**Before-and-after object lists:**

+---+

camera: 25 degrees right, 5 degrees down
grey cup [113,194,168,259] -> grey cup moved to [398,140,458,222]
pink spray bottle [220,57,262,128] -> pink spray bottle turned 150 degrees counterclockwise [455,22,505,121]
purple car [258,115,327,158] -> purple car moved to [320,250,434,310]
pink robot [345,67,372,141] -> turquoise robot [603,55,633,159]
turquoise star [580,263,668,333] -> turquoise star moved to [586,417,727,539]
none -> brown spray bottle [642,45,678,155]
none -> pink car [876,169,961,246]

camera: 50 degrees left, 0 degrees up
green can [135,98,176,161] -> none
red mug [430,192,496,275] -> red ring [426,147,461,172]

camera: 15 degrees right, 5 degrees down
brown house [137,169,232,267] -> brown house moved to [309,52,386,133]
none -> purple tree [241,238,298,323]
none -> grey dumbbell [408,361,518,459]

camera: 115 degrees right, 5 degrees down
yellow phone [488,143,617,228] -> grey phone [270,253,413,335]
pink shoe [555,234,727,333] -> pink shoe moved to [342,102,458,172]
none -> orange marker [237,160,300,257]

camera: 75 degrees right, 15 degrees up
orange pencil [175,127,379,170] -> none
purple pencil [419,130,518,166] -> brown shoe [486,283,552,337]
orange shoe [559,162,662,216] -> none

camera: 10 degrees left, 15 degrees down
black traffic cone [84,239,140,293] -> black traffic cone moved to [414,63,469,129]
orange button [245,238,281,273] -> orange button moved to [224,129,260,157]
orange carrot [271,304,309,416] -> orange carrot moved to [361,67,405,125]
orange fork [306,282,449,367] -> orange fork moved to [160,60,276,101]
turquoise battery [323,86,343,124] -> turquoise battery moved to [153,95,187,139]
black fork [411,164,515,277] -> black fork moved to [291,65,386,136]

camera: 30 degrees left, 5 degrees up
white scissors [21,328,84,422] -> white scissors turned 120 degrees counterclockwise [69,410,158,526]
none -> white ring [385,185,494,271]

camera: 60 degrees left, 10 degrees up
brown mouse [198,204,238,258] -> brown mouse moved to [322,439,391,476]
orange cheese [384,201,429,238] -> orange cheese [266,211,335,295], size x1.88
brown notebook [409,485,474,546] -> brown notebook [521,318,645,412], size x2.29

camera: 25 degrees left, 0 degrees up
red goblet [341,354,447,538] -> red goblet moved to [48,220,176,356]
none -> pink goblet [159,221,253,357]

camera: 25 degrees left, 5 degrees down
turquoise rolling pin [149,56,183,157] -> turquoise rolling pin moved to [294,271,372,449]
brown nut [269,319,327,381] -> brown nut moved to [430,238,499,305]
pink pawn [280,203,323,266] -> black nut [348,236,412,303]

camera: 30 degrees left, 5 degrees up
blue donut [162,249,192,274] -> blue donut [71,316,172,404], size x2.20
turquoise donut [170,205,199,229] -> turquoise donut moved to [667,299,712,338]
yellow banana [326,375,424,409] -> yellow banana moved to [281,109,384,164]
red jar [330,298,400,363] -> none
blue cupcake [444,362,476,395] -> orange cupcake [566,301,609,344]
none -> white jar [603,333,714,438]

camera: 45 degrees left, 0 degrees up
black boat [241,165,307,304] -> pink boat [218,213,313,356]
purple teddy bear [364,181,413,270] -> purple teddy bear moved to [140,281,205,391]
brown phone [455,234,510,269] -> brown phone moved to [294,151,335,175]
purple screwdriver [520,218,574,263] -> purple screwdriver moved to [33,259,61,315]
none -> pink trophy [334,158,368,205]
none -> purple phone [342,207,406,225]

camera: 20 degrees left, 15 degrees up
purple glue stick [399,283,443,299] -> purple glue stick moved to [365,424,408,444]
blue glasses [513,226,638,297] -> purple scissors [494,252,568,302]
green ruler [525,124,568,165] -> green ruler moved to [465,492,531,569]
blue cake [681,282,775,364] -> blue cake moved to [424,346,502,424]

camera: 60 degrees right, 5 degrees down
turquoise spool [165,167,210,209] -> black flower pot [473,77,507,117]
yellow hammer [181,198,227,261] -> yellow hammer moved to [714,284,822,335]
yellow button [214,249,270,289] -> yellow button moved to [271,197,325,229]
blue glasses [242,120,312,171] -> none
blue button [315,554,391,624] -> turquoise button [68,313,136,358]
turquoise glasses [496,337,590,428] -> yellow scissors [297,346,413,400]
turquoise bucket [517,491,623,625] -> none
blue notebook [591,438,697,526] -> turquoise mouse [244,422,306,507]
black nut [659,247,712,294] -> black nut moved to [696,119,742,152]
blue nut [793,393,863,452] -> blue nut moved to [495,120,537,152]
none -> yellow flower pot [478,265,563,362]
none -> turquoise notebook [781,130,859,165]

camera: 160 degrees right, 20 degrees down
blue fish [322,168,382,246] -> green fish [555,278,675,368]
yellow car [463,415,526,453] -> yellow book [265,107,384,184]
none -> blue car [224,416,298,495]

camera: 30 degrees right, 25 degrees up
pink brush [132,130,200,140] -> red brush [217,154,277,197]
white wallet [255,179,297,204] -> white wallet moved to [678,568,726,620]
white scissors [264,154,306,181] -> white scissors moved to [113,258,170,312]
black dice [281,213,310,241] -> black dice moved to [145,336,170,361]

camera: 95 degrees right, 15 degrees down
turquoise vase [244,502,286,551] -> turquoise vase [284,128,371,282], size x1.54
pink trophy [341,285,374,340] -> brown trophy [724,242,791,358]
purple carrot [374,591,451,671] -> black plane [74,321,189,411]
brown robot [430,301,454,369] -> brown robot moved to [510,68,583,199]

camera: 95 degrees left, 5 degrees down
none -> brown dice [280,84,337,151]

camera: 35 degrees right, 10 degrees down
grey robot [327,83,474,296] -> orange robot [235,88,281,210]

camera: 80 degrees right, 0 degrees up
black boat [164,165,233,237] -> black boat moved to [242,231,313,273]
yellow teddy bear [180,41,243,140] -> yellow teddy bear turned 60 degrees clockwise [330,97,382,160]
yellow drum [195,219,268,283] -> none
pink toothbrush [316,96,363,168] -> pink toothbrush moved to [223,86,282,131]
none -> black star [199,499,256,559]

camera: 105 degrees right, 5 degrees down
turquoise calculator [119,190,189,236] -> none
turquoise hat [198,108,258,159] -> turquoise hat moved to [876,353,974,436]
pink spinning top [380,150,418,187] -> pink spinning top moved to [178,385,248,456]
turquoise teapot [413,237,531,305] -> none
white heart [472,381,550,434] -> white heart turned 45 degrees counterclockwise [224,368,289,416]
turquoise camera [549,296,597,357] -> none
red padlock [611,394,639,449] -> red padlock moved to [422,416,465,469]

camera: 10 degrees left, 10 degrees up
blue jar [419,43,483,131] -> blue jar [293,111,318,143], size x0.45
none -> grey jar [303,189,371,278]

+---+

Write out the entries above once more, without altering anything.

camera: 25 degrees right, 5 degrees down
grey cup [113,194,168,259] -> grey cup moved to [398,140,458,222]
pink spray bottle [220,57,262,128] -> pink spray bottle turned 150 degrees counterclockwise [455,22,505,121]
purple car [258,115,327,158] -> purple car moved to [320,250,434,310]
pink robot [345,67,372,141] -> turquoise robot [603,55,633,159]
turquoise star [580,263,668,333] -> turquoise star moved to [586,417,727,539]
none -> brown spray bottle [642,45,678,155]
none -> pink car [876,169,961,246]

camera: 50 degrees left, 0 degrees up
green can [135,98,176,161] -> none
red mug [430,192,496,275] -> red ring [426,147,461,172]

camera: 15 degrees right, 5 degrees down
brown house [137,169,232,267] -> brown house moved to [309,52,386,133]
none -> purple tree [241,238,298,323]
none -> grey dumbbell [408,361,518,459]

camera: 115 degrees right, 5 degrees down
yellow phone [488,143,617,228] -> grey phone [270,253,413,335]
pink shoe [555,234,727,333] -> pink shoe moved to [342,102,458,172]
none -> orange marker [237,160,300,257]

camera: 75 degrees right, 15 degrees up
orange pencil [175,127,379,170] -> none
purple pencil [419,130,518,166] -> brown shoe [486,283,552,337]
orange shoe [559,162,662,216] -> none

camera: 10 degrees left, 15 degrees down
black traffic cone [84,239,140,293] -> black traffic cone moved to [414,63,469,129]
orange button [245,238,281,273] -> orange button moved to [224,129,260,157]
orange carrot [271,304,309,416] -> orange carrot moved to [361,67,405,125]
orange fork [306,282,449,367] -> orange fork moved to [160,60,276,101]
turquoise battery [323,86,343,124] -> turquoise battery moved to [153,95,187,139]
black fork [411,164,515,277] -> black fork moved to [291,65,386,136]

camera: 30 degrees left, 5 degrees up
white scissors [21,328,84,422] -> white scissors turned 120 degrees counterclockwise [69,410,158,526]
none -> white ring [385,185,494,271]

camera: 60 degrees left, 10 degrees up
brown mouse [198,204,238,258] -> brown mouse moved to [322,439,391,476]
orange cheese [384,201,429,238] -> orange cheese [266,211,335,295], size x1.88
brown notebook [409,485,474,546] -> brown notebook [521,318,645,412], size x2.29

camera: 25 degrees left, 0 degrees up
red goblet [341,354,447,538] -> red goblet moved to [48,220,176,356]
none -> pink goblet [159,221,253,357]

camera: 25 degrees left, 5 degrees down
turquoise rolling pin [149,56,183,157] -> turquoise rolling pin moved to [294,271,372,449]
brown nut [269,319,327,381] -> brown nut moved to [430,238,499,305]
pink pawn [280,203,323,266] -> black nut [348,236,412,303]

camera: 30 degrees left, 5 degrees up
blue donut [162,249,192,274] -> blue donut [71,316,172,404], size x2.20
turquoise donut [170,205,199,229] -> turquoise donut moved to [667,299,712,338]
yellow banana [326,375,424,409] -> yellow banana moved to [281,109,384,164]
red jar [330,298,400,363] -> none
blue cupcake [444,362,476,395] -> orange cupcake [566,301,609,344]
none -> white jar [603,333,714,438]

camera: 45 degrees left, 0 degrees up
black boat [241,165,307,304] -> pink boat [218,213,313,356]
purple teddy bear [364,181,413,270] -> purple teddy bear moved to [140,281,205,391]
brown phone [455,234,510,269] -> brown phone moved to [294,151,335,175]
purple screwdriver [520,218,574,263] -> purple screwdriver moved to [33,259,61,315]
none -> pink trophy [334,158,368,205]
none -> purple phone [342,207,406,225]

camera: 20 degrees left, 15 degrees up
purple glue stick [399,283,443,299] -> purple glue stick moved to [365,424,408,444]
blue glasses [513,226,638,297] -> purple scissors [494,252,568,302]
green ruler [525,124,568,165] -> green ruler moved to [465,492,531,569]
blue cake [681,282,775,364] -> blue cake moved to [424,346,502,424]

camera: 60 degrees right, 5 degrees down
turquoise spool [165,167,210,209] -> black flower pot [473,77,507,117]
yellow hammer [181,198,227,261] -> yellow hammer moved to [714,284,822,335]
yellow button [214,249,270,289] -> yellow button moved to [271,197,325,229]
blue glasses [242,120,312,171] -> none
blue button [315,554,391,624] -> turquoise button [68,313,136,358]
turquoise glasses [496,337,590,428] -> yellow scissors [297,346,413,400]
turquoise bucket [517,491,623,625] -> none
blue notebook [591,438,697,526] -> turquoise mouse [244,422,306,507]
black nut [659,247,712,294] -> black nut moved to [696,119,742,152]
blue nut [793,393,863,452] -> blue nut moved to [495,120,537,152]
none -> yellow flower pot [478,265,563,362]
none -> turquoise notebook [781,130,859,165]

camera: 160 degrees right, 20 degrees down
blue fish [322,168,382,246] -> green fish [555,278,675,368]
yellow car [463,415,526,453] -> yellow book [265,107,384,184]
none -> blue car [224,416,298,495]

camera: 30 degrees right, 25 degrees up
pink brush [132,130,200,140] -> red brush [217,154,277,197]
white wallet [255,179,297,204] -> white wallet moved to [678,568,726,620]
white scissors [264,154,306,181] -> white scissors moved to [113,258,170,312]
black dice [281,213,310,241] -> black dice moved to [145,336,170,361]

camera: 95 degrees right, 15 degrees down
turquoise vase [244,502,286,551] -> turquoise vase [284,128,371,282], size x1.54
pink trophy [341,285,374,340] -> brown trophy [724,242,791,358]
purple carrot [374,591,451,671] -> black plane [74,321,189,411]
brown robot [430,301,454,369] -> brown robot moved to [510,68,583,199]

camera: 95 degrees left, 5 degrees down
none -> brown dice [280,84,337,151]

camera: 35 degrees right, 10 degrees down
grey robot [327,83,474,296] -> orange robot [235,88,281,210]

camera: 80 degrees right, 0 degrees up
black boat [164,165,233,237] -> black boat moved to [242,231,313,273]
yellow teddy bear [180,41,243,140] -> yellow teddy bear turned 60 degrees clockwise [330,97,382,160]
yellow drum [195,219,268,283] -> none
pink toothbrush [316,96,363,168] -> pink toothbrush moved to [223,86,282,131]
none -> black star [199,499,256,559]

camera: 105 degrees right, 5 degrees down
turquoise calculator [119,190,189,236] -> none
turquoise hat [198,108,258,159] -> turquoise hat moved to [876,353,974,436]
pink spinning top [380,150,418,187] -> pink spinning top moved to [178,385,248,456]
turquoise teapot [413,237,531,305] -> none
white heart [472,381,550,434] -> white heart turned 45 degrees counterclockwise [224,368,289,416]
turquoise camera [549,296,597,357] -> none
red padlock [611,394,639,449] -> red padlock moved to [422,416,465,469]

camera: 10 degrees left, 10 degrees up
blue jar [419,43,483,131] -> blue jar [293,111,318,143], size x0.45
none -> grey jar [303,189,371,278]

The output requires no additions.